- [What this task involves]: Please repeat exactly, and only, the lines from the one containing "SCALE pin DT: RX -> D2" through the end of the records below, with no pictures.

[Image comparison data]
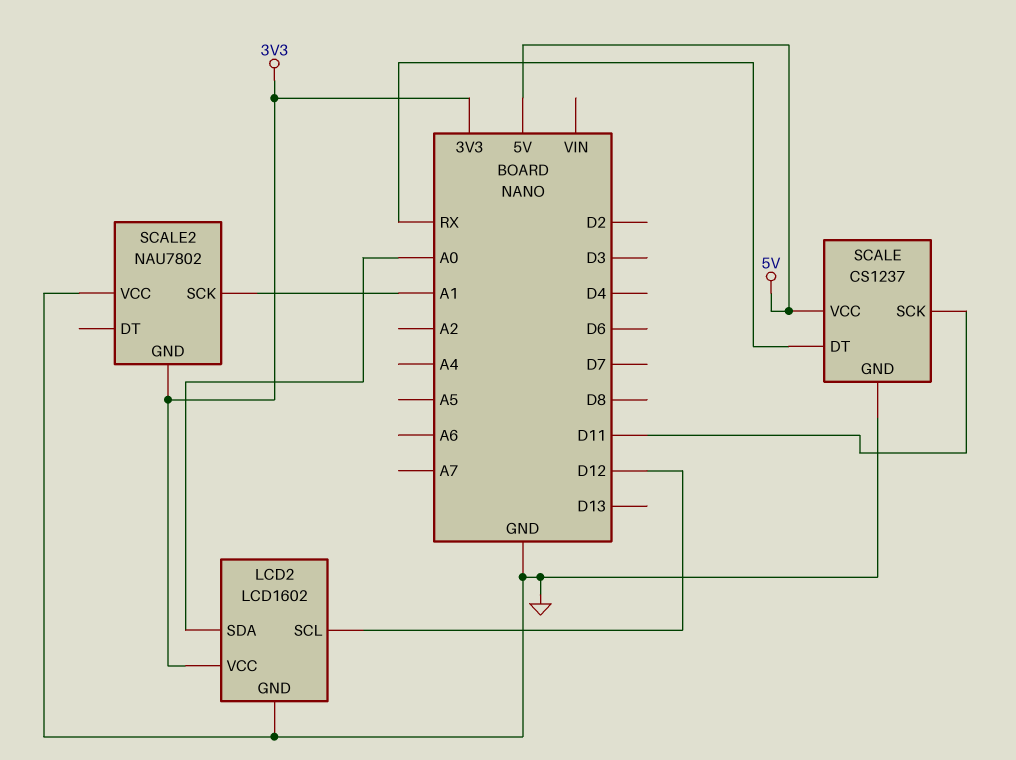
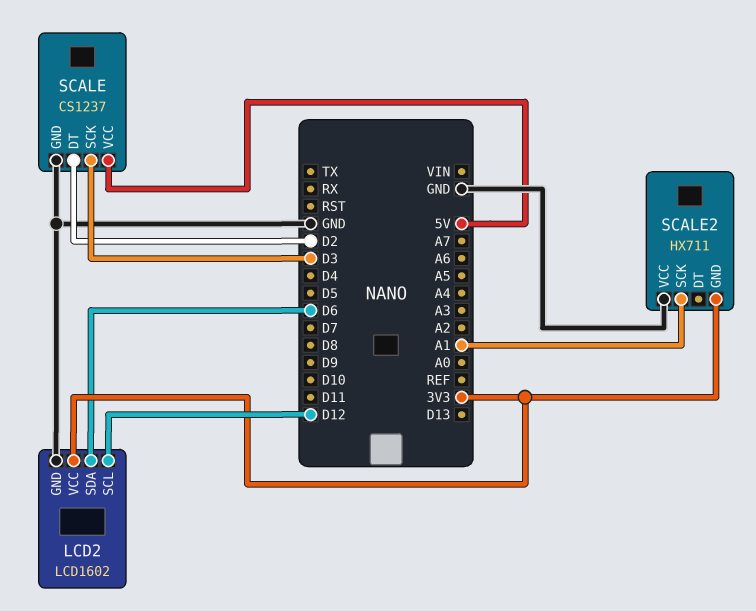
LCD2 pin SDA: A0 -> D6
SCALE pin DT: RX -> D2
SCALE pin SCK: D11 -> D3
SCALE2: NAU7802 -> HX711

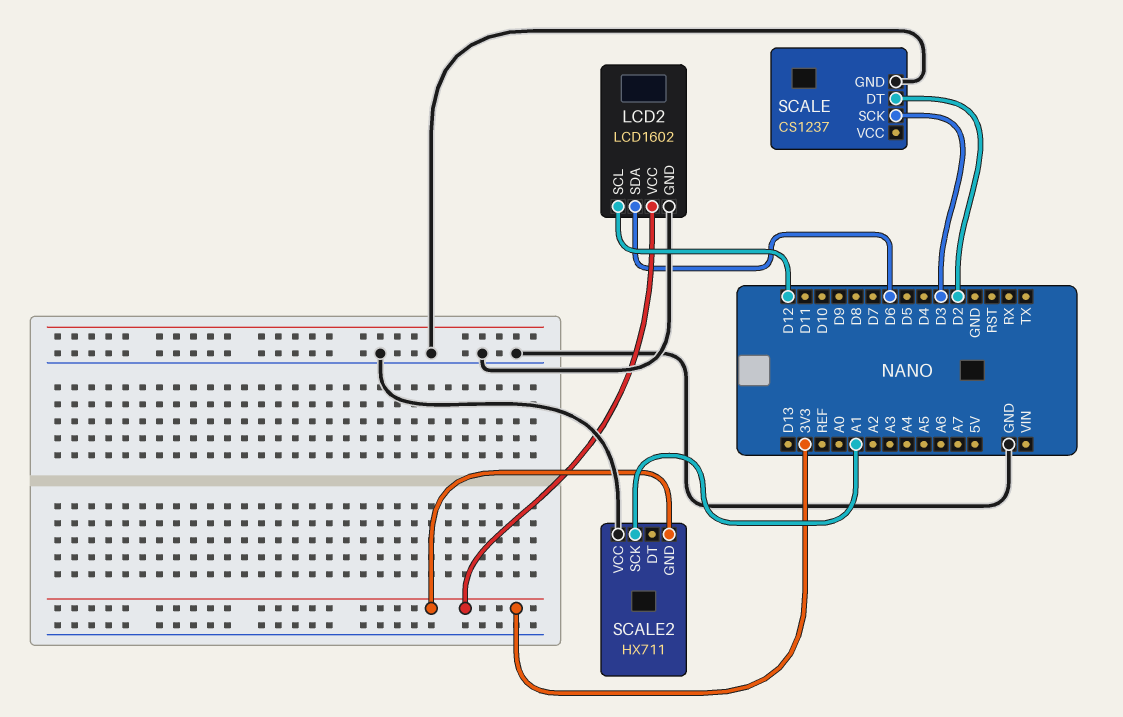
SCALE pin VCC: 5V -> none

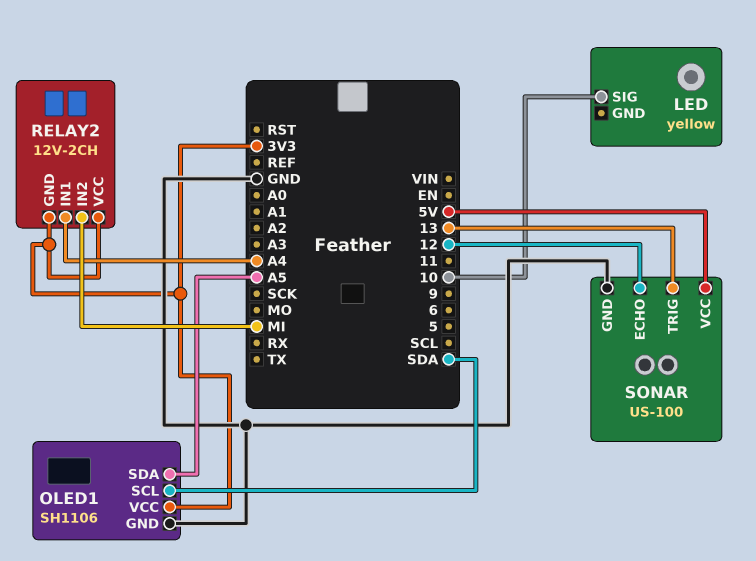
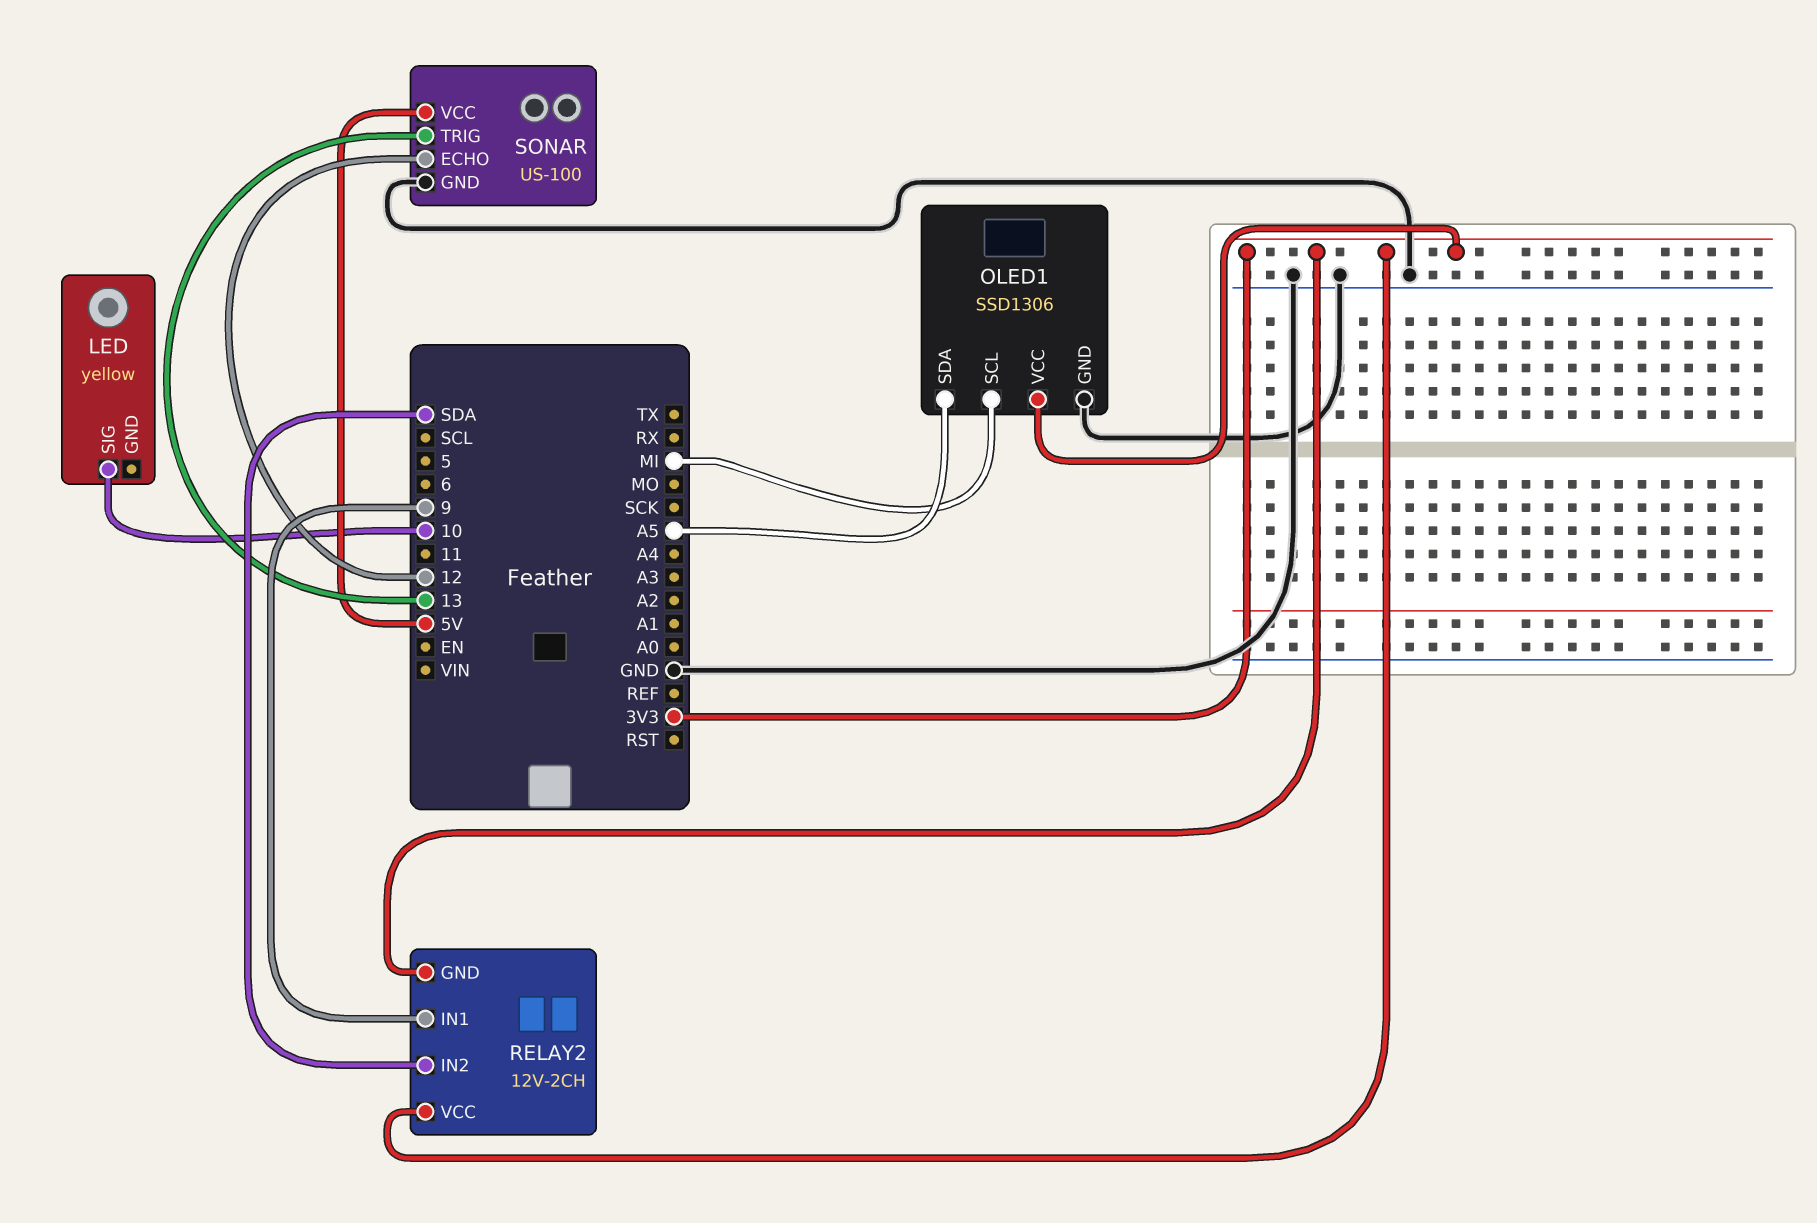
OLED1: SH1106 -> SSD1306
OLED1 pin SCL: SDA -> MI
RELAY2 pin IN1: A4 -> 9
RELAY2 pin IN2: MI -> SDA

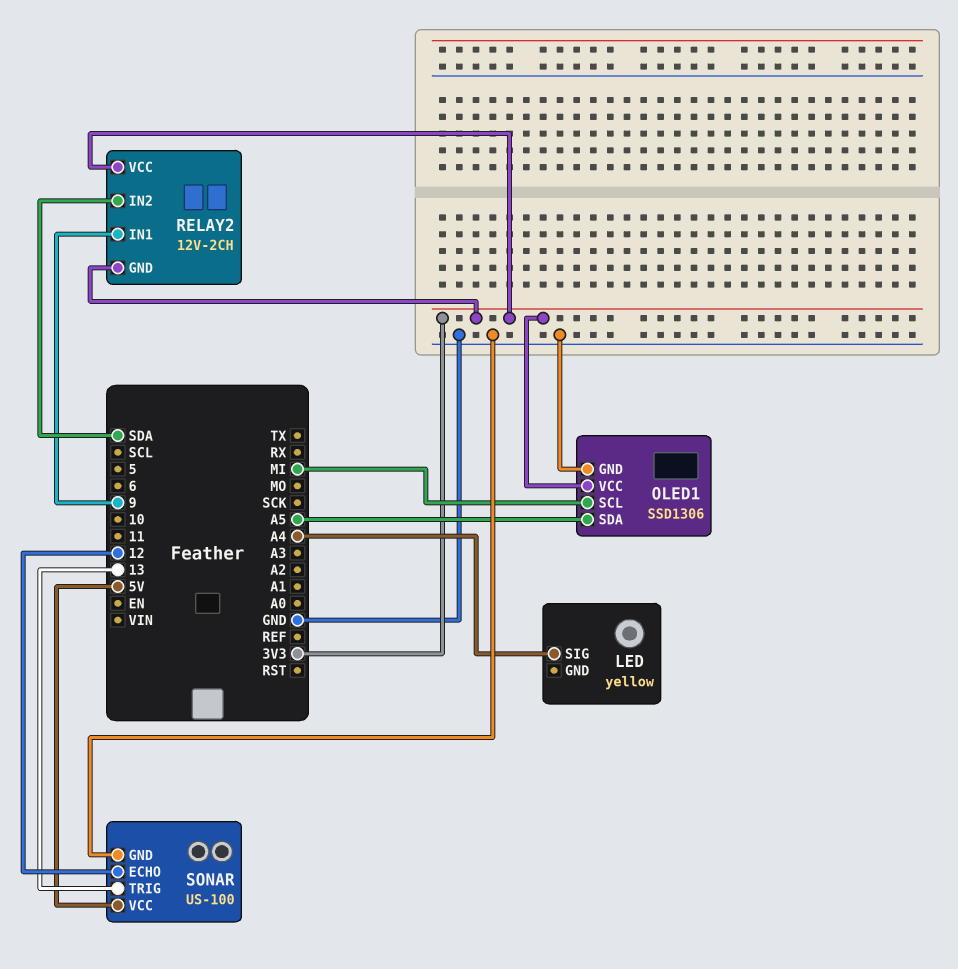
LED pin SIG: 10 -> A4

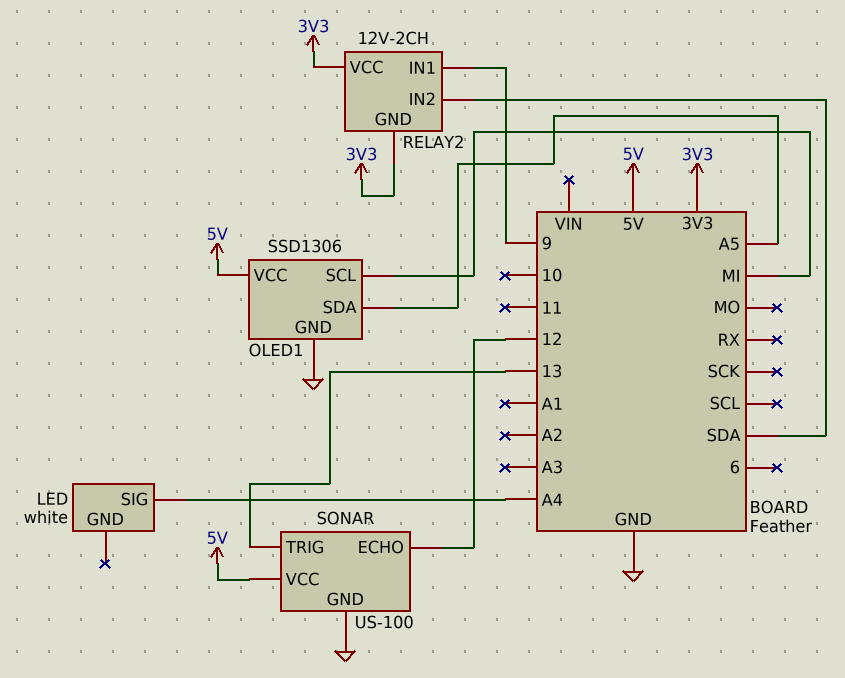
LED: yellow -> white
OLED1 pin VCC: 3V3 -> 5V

- [Result below]:
SCALE pin DT: RX -> D2
SCALE pin SCK: D11 -> D3
SCALE2: NAU7802 -> HX711

SCALE pin VCC: 5V -> none

OLED1: SH1106 -> SSD1306
OLED1 pin SCL: SDA -> MI
RELAY2 pin IN1: A4 -> 9
RELAY2 pin IN2: MI -> SDA

LED pin SIG: 10 -> A4

LED: yellow -> white
OLED1 pin VCC: 3V3 -> 5V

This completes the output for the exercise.